STORED DATA:
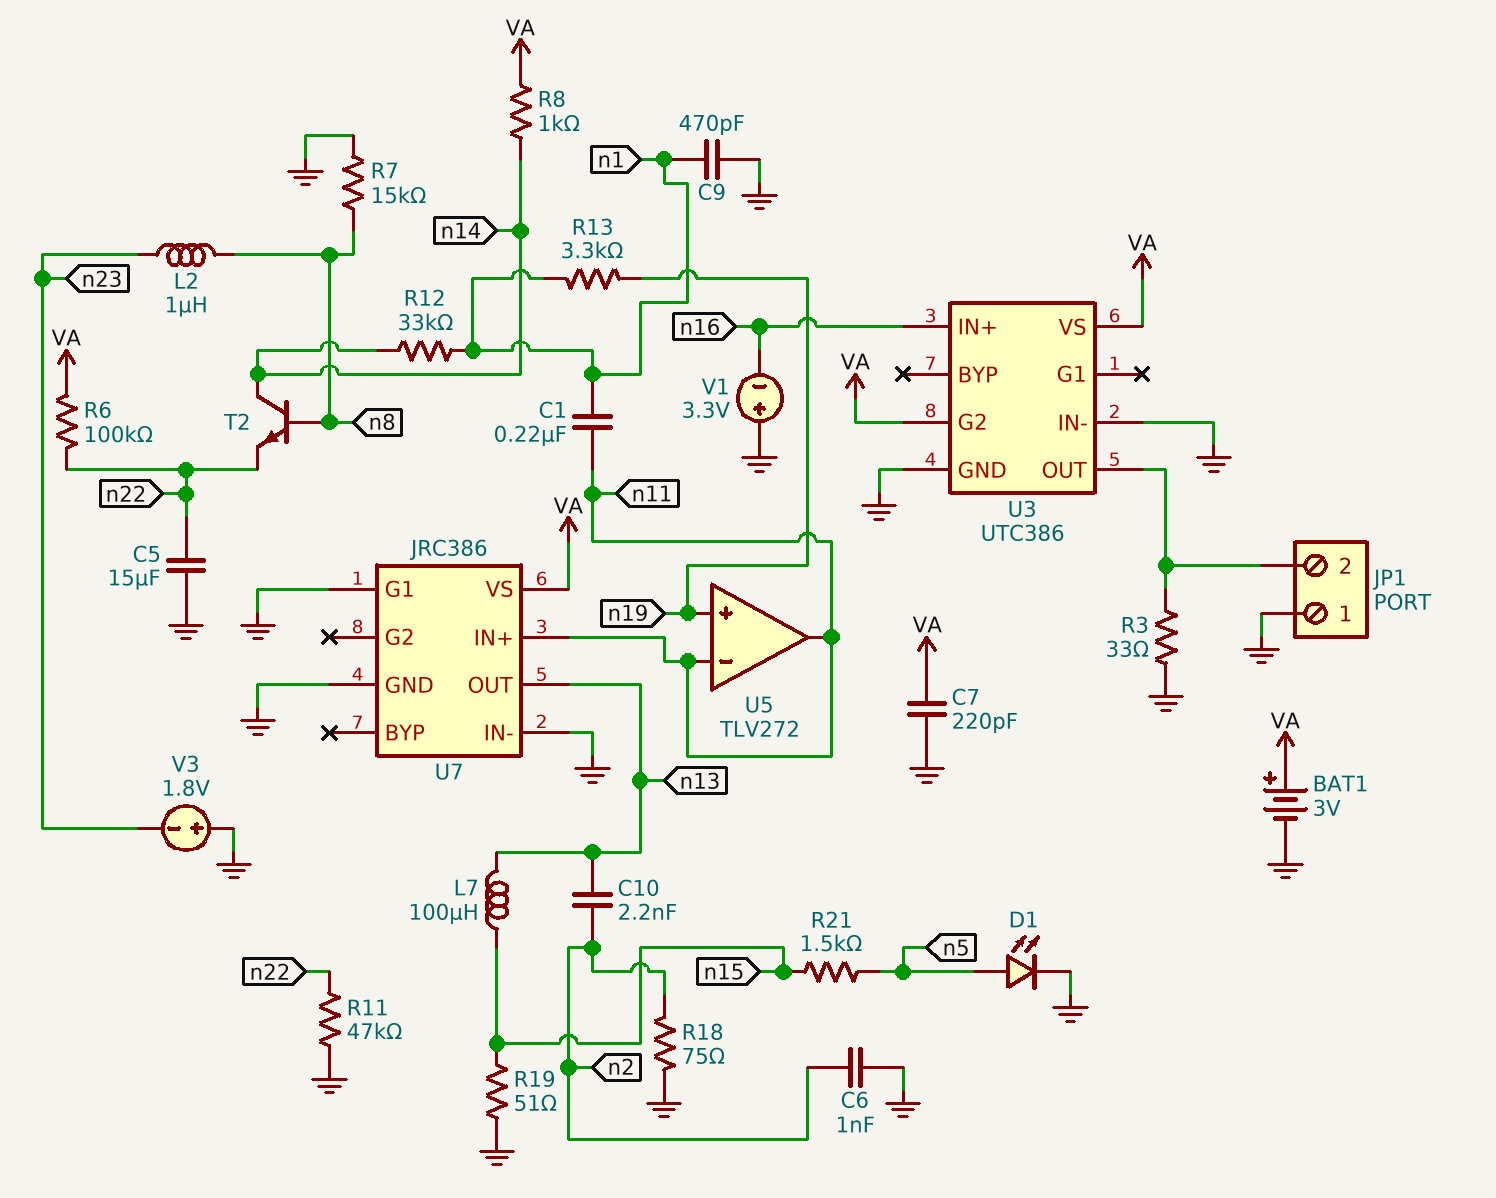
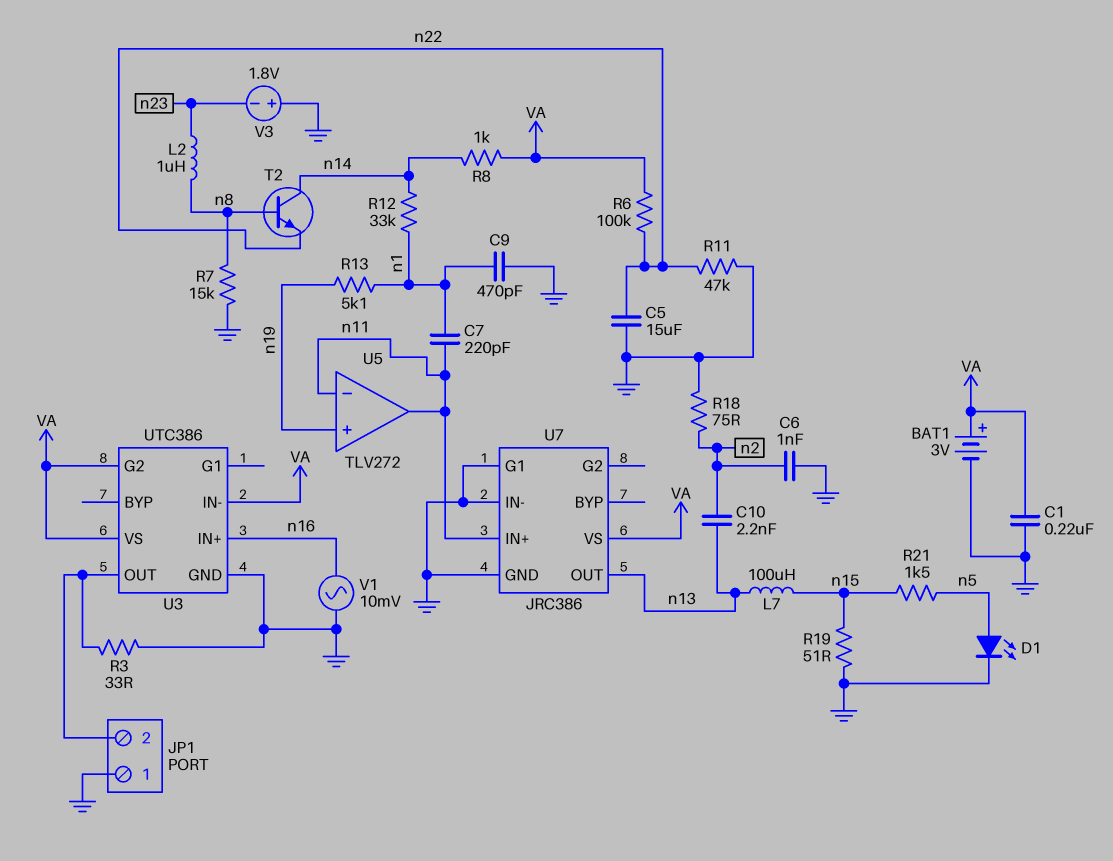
C1: 220nF (n1, n11) -> 220nF (GND, VA)
C7: 220pF (GND, VA) -> 220pF (n1, n11)
R13: 3.3k (n1, n19) -> 5.1k (n1, n19)
U3 pin IN-: GND -> VA
V1: 3.3V (plus GND, minus n16) -> AC 10mV (GND, n16)

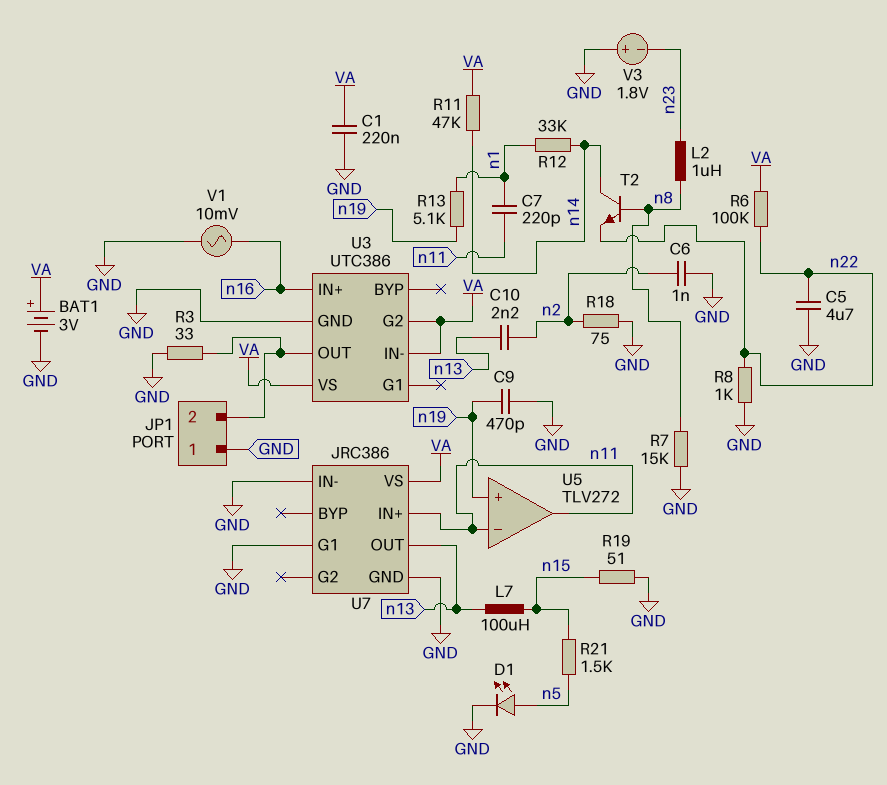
C5: 15uF (GND, n22) -> 4.7uF (GND, n22)
C9: 470pF (GND, n1) -> 470pF (GND, n19)
R8: 1k (VA, n14) -> 1k (GND, n22)
R11: 47k (GND, n22) -> 47k (VA, n14)

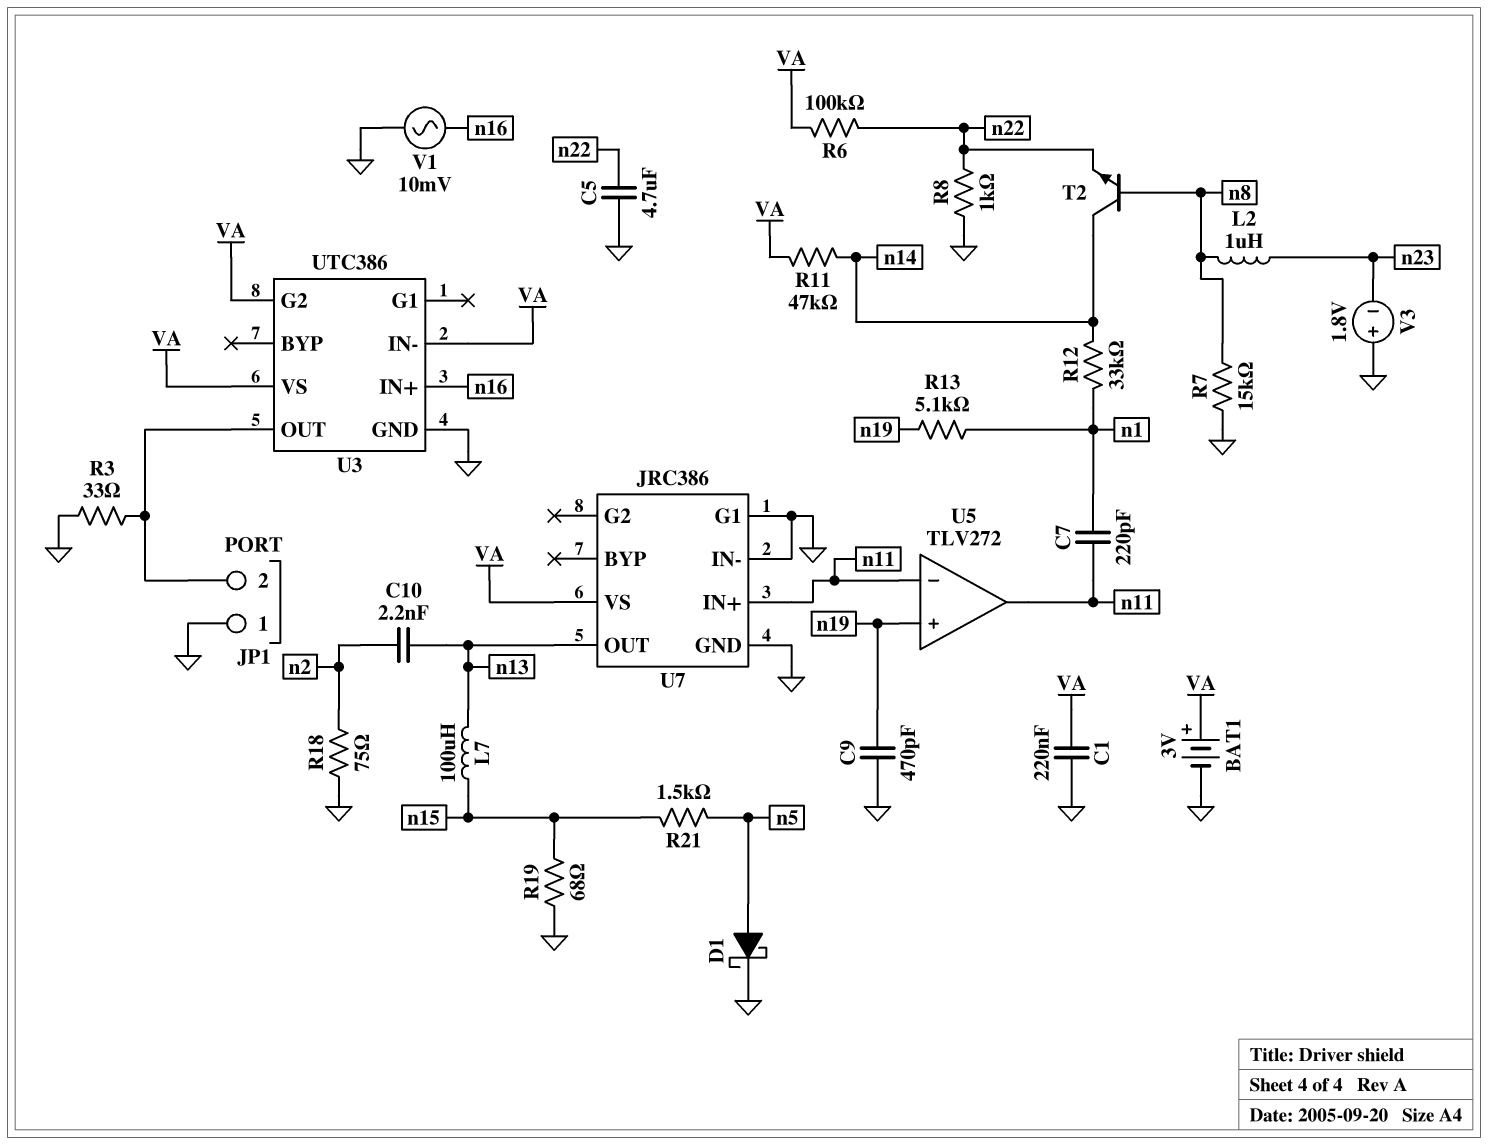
C6: 1nF (GND, n2) -> none
D1: LED (A n5, K GND) -> schottky (A n5, K GND)
R19: 51 (GND, n15) -> 68 (GND, n15)

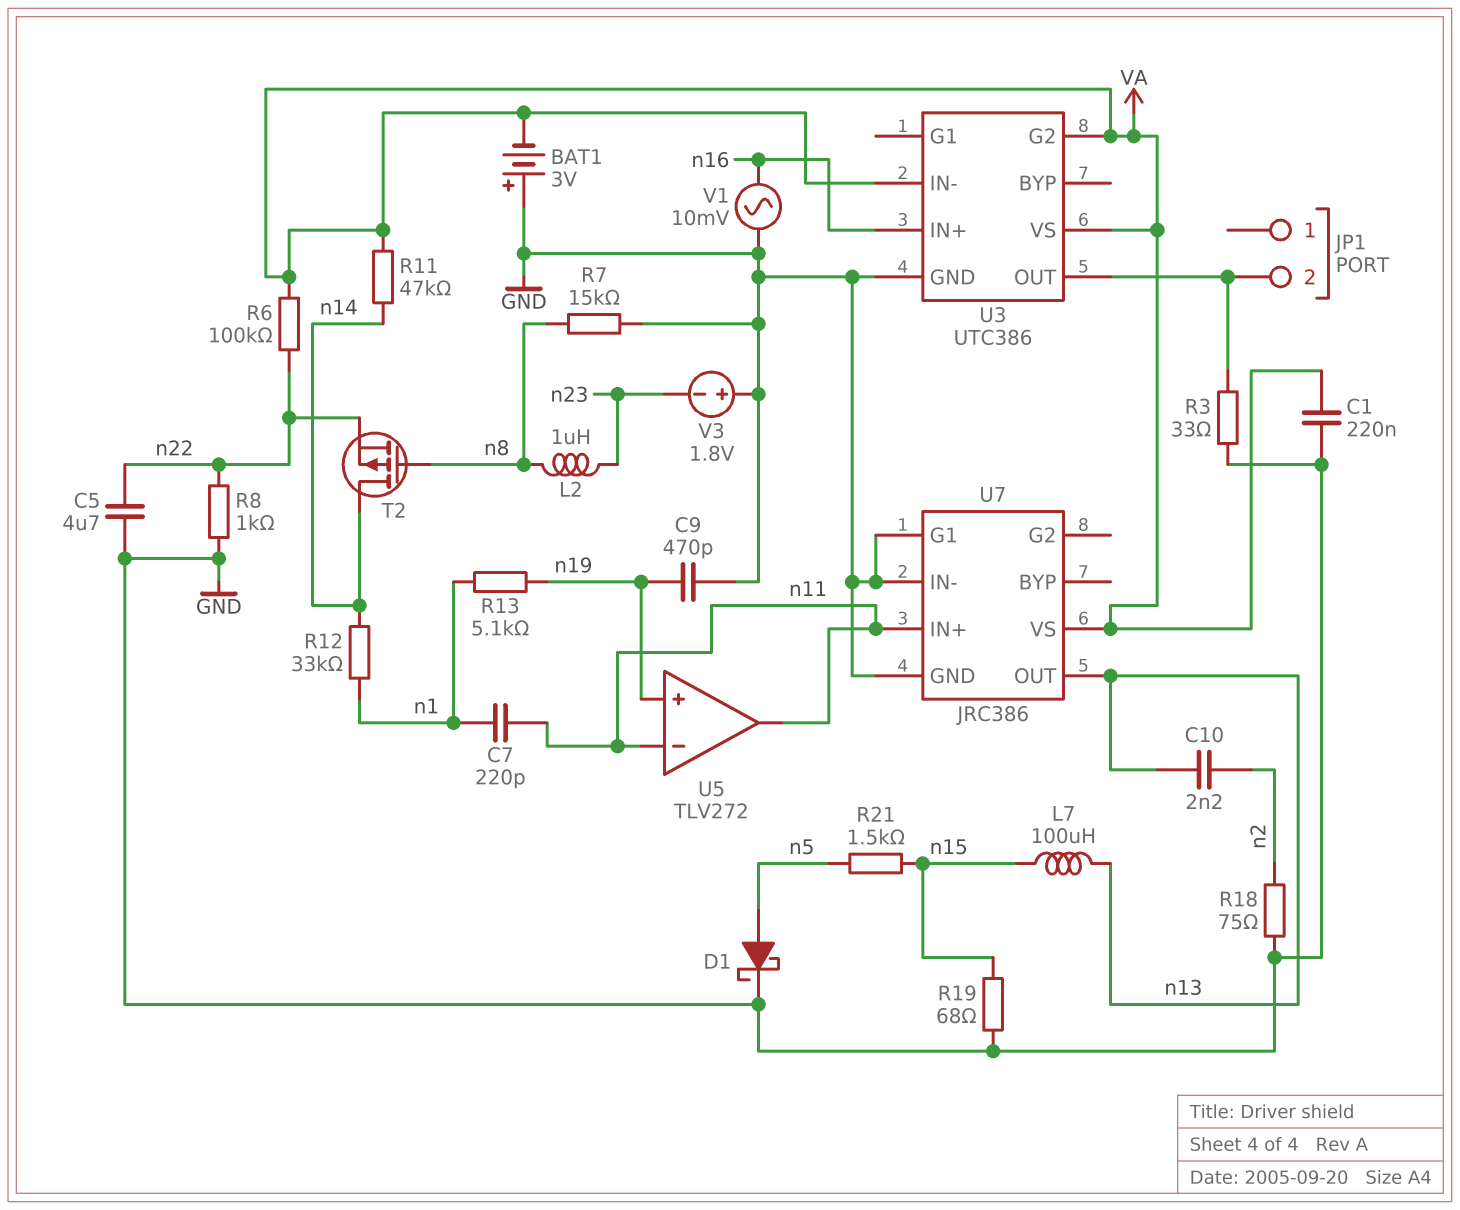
BAT1: 3V (plus VA, minus GND) -> 3V (plus GND, minus VA)
JP1 pin 1: GND -> none
T2: NPN (B n8, C n14, E n22) -> PMOS (G n8, D n14, S n22)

THE TASK:
Leaving aside every picture, transcribe exactly the lines that run from the one with "C5: 15uF (GND, n22) -> 4.7uF (GND, n22)" to the close of the listing above.

EXERCISE OUTPUT:
C5: 15uF (GND, n22) -> 4.7uF (GND, n22)
C9: 470pF (GND, n1) -> 470pF (GND, n19)
R8: 1k (VA, n14) -> 1k (GND, n22)
R11: 47k (GND, n22) -> 47k (VA, n14)

C6: 1nF (GND, n2) -> none
D1: LED (A n5, K GND) -> schottky (A n5, K GND)
R19: 51 (GND, n15) -> 68 (GND, n15)

BAT1: 3V (plus VA, minus GND) -> 3V (plus GND, minus VA)
JP1 pin 1: GND -> none
T2: NPN (B n8, C n14, E n22) -> PMOS (G n8, D n14, S n22)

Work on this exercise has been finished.